Items from a dataset
"""

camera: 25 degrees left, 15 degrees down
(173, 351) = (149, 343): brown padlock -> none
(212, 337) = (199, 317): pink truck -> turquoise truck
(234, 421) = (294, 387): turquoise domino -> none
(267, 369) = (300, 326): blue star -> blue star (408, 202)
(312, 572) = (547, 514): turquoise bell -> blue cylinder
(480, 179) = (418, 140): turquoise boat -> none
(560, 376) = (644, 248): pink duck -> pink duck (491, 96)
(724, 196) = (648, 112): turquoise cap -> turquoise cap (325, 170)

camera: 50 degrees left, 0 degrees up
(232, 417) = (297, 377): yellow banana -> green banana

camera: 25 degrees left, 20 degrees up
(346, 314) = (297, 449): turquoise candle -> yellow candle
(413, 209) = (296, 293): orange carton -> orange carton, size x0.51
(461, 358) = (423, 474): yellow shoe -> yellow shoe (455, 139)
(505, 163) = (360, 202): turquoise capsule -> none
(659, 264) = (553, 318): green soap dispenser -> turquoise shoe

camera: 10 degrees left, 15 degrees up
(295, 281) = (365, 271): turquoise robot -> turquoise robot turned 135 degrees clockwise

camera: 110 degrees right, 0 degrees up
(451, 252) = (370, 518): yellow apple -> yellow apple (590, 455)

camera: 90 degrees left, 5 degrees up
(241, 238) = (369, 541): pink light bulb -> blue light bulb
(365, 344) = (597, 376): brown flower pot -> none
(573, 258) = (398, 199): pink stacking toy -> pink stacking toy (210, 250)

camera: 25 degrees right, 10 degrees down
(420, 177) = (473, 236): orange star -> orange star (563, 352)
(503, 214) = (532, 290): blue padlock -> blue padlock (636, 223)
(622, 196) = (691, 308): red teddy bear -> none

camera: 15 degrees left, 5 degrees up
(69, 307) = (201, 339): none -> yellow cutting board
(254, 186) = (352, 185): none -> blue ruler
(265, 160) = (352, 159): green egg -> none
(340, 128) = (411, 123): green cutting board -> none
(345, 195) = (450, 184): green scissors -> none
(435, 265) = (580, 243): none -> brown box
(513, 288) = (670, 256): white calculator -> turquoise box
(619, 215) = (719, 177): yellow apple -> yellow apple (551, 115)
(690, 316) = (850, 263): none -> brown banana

"""

# Task item
Lines that contain "apple" are the result; find them in the entries above and copy each one.

# Written solution
(451, 252) = (370, 518): yellow apple -> yellow apple (590, 455)
(619, 215) = (719, 177): yellow apple -> yellow apple (551, 115)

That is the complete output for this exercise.